_YOUR INSTRUCTIONS_.
Your answer must be the full listing, word for word, with no images in it.

::: AVAILABLE DATA :::

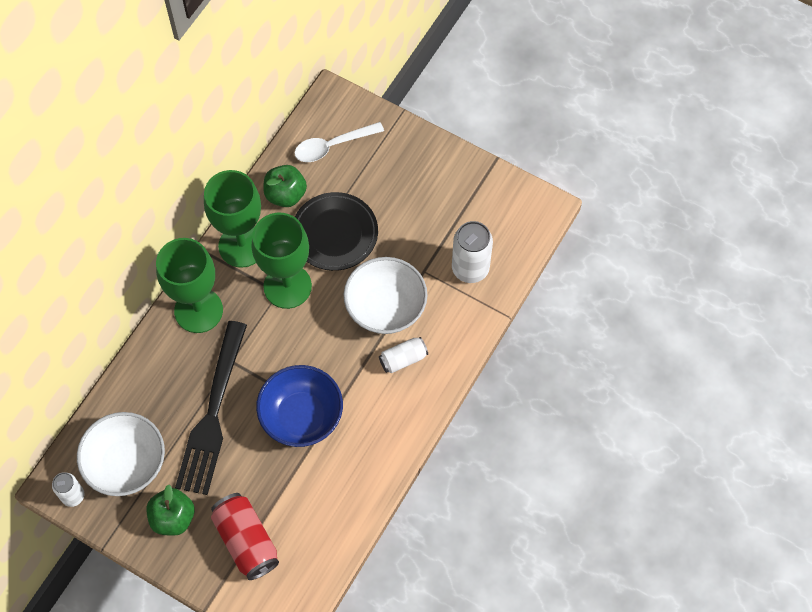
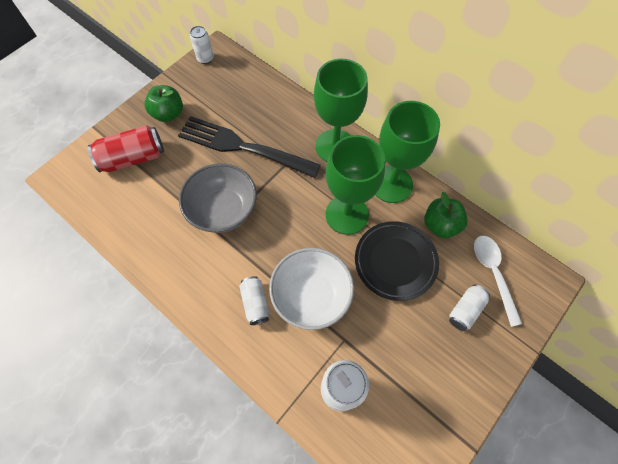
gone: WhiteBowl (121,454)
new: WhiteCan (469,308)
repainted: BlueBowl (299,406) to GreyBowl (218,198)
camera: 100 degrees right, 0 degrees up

:::

_RESPONSE TO THIS TASK_.
gone: WhiteBowl (121,454)
new: WhiteCan (469,308)
repainted: BlueBowl (299,406) to GreyBowl (218,198)
camera: 100 degrees right, 0 degrees up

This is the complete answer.